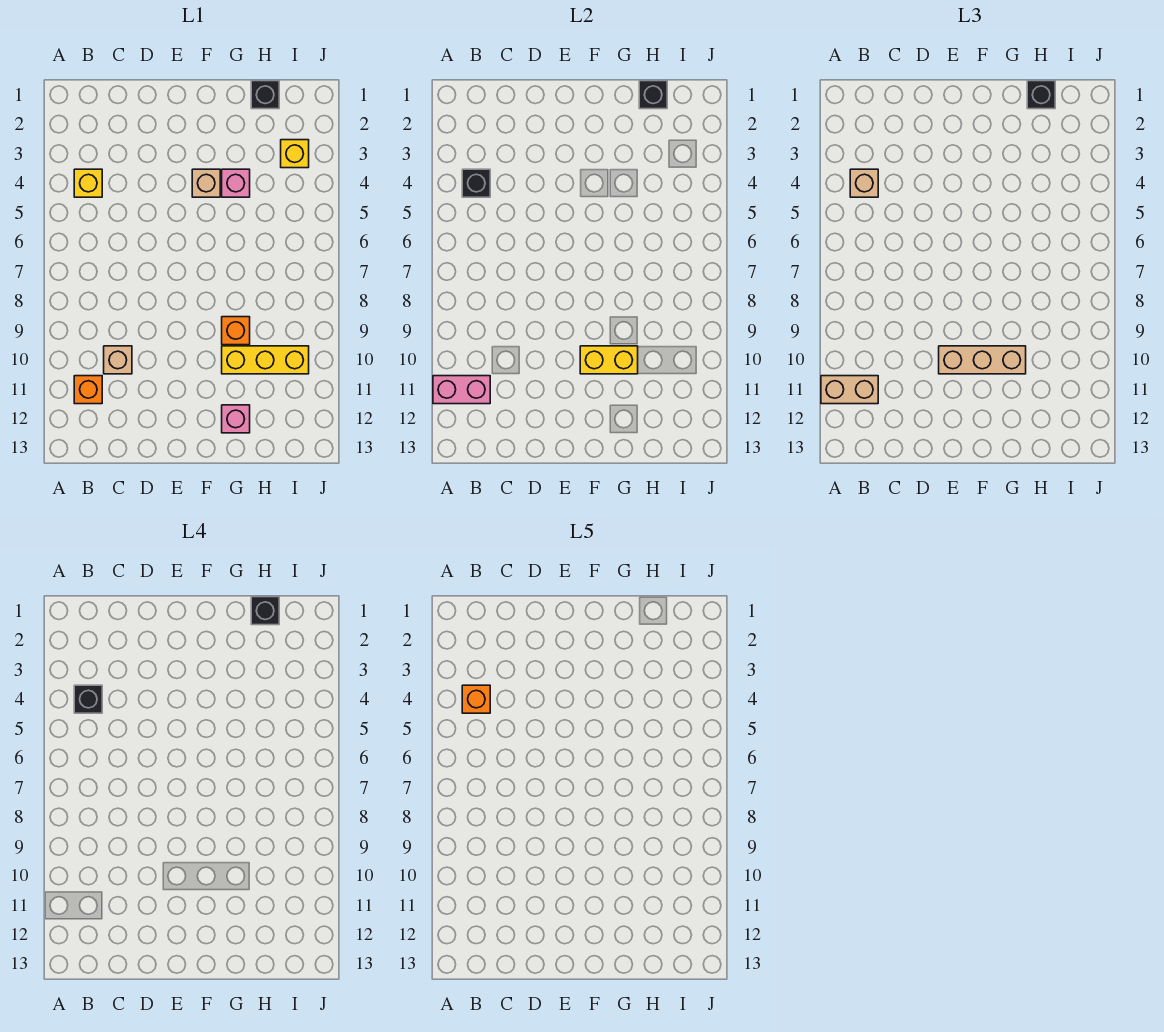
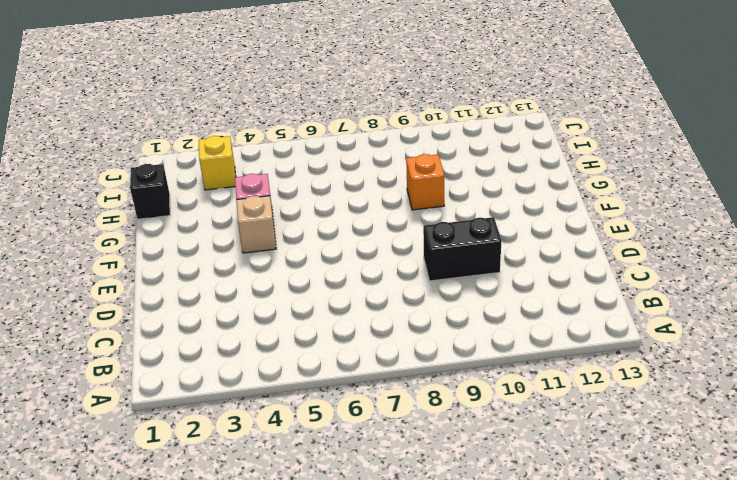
black brick D9:D10 level 1 -> none
none -> yellow brick B4 level 1
none -> orange brick B11 level 1
none -> tan brick C10 level 1

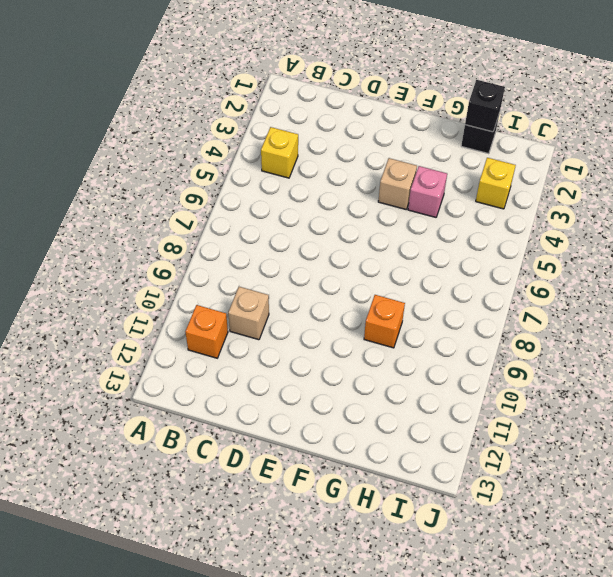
none -> yellow brick G10:I10 level 1
none -> pink brick G12 level 1
none -> pink brick A11:B11 level 2

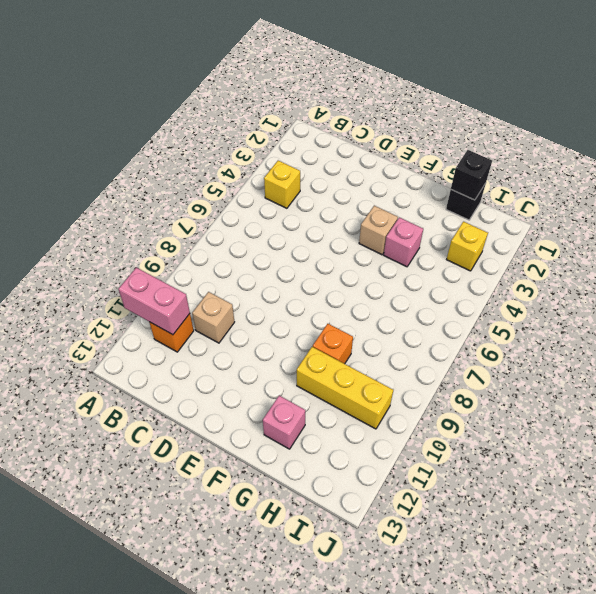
none -> black brick B4 level 2
none -> yellow brick F10:G10 level 2
none -> tan brick A11:B11 level 3

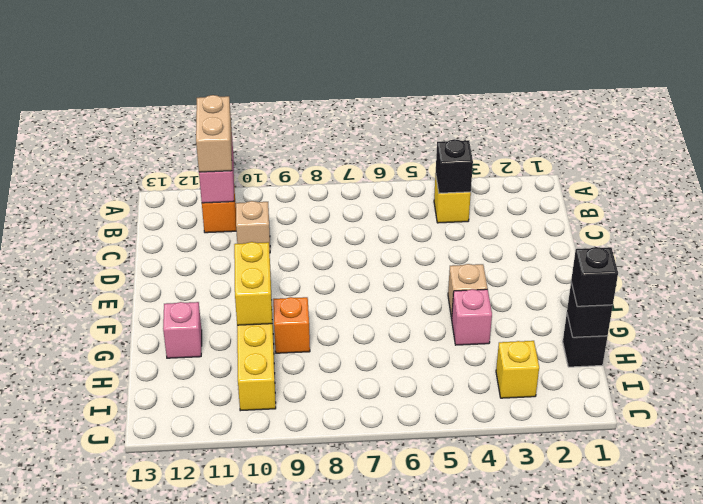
none -> tan brick B4 level 3
none -> tan brick E10:G10 level 3
none -> black brick B4 level 4

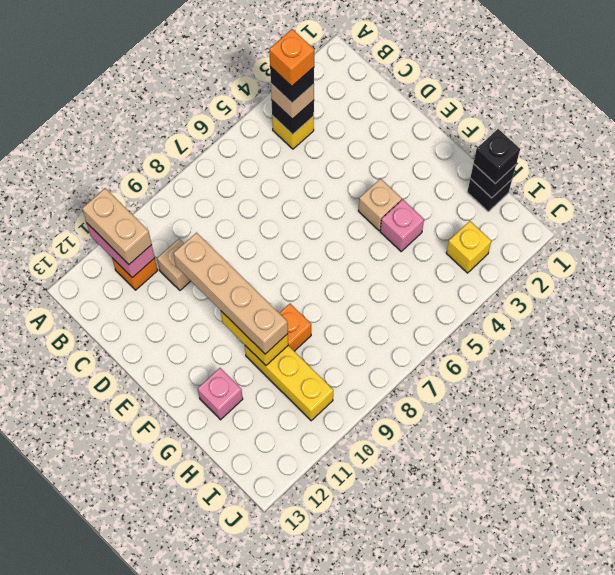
tan brick D10:G10 level 3 -> tan brick E10:G10 level 3
none -> black brick H1 level 4

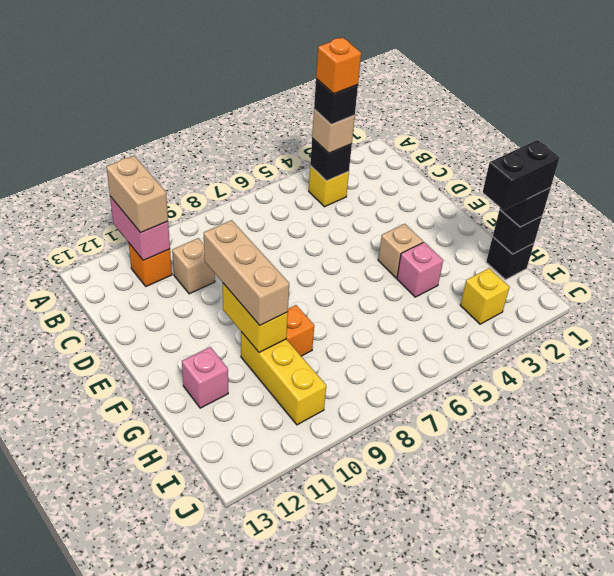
black brick H1:H2 level 4 -> black brick H1 level 4

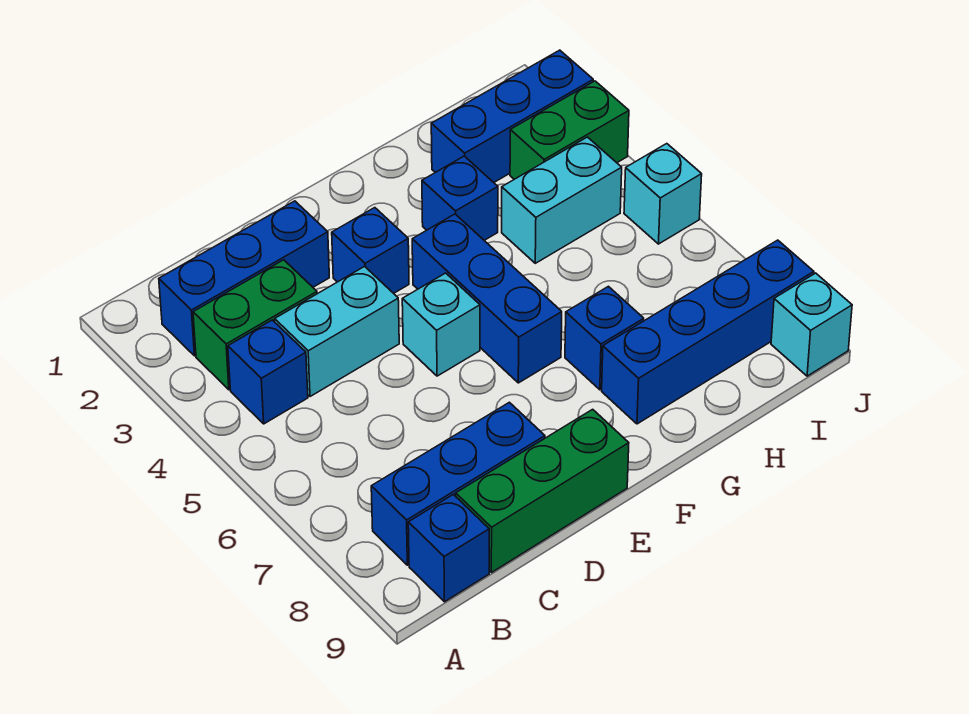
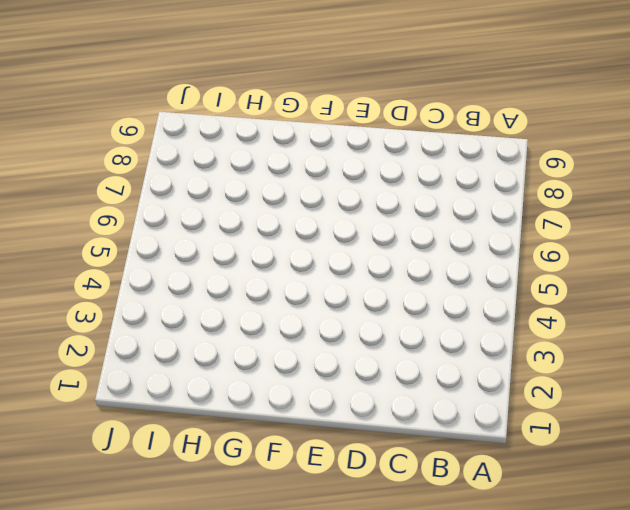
none -> blue brick B2:D2 level 1
none -> green brick B3:C3 level 1
none -> blue brick B4 level 1

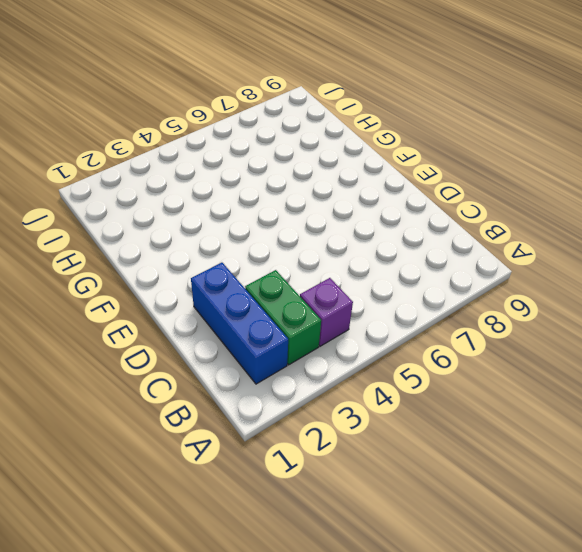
purple brick B4 level 1 -> blue brick B4 level 1
none -> blue brick B8:D8 level 1
none -> blue brick B9 level 1
none -> cyan brick C4:D4 level 1

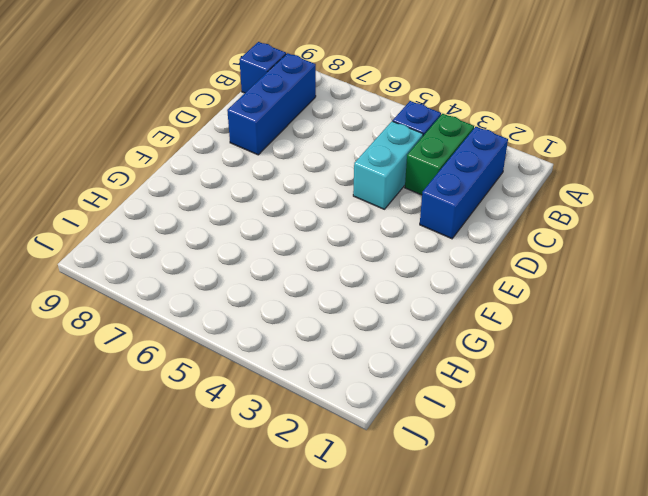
none -> green brick C9:E9 level 1
none -> blue brick E3 level 1
none -> cyan brick E5 level 1

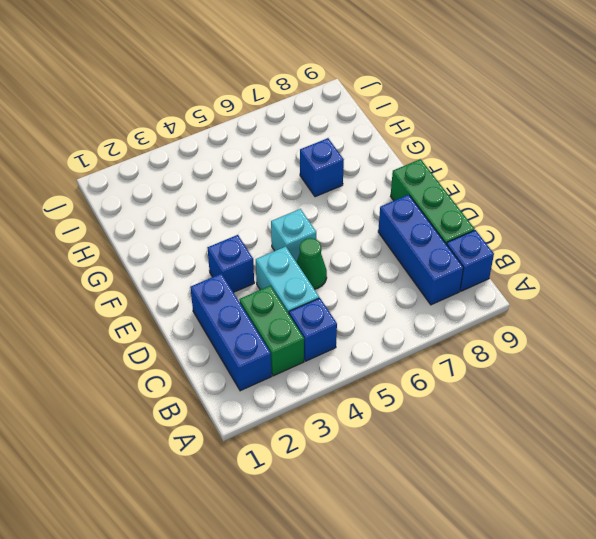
green cone D5 level 1 -> none
none -> blue brick F4:F6 level 1
none -> blue brick G3 level 1
none -> blue brick G8:J8 level 1

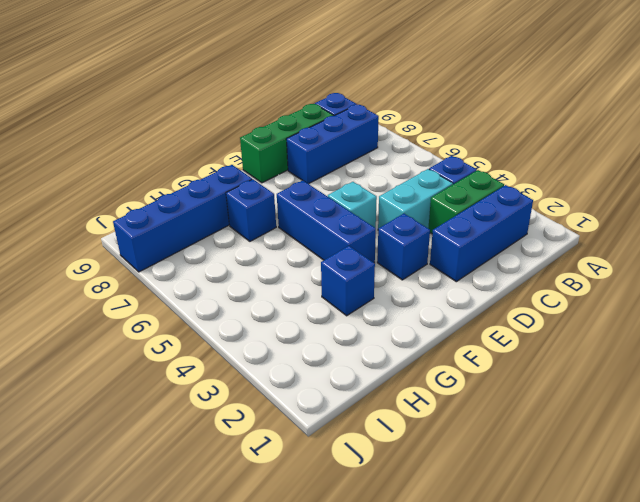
none -> blue brick H2:J2 level 1
none -> cyan brick H4:I4 level 1
none -> green brick I3:J3 level 1

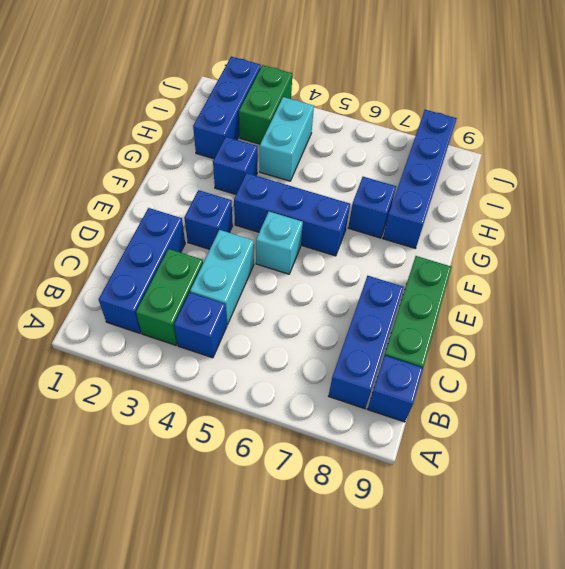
none -> cyan brick J5 level 1
none -> cyan brick J9 level 1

□ □ □ □

WHAT IS REQUIRED. Count the lines in the records that include the word "black". Report the total alone.

SOLVED EXERCISE. 5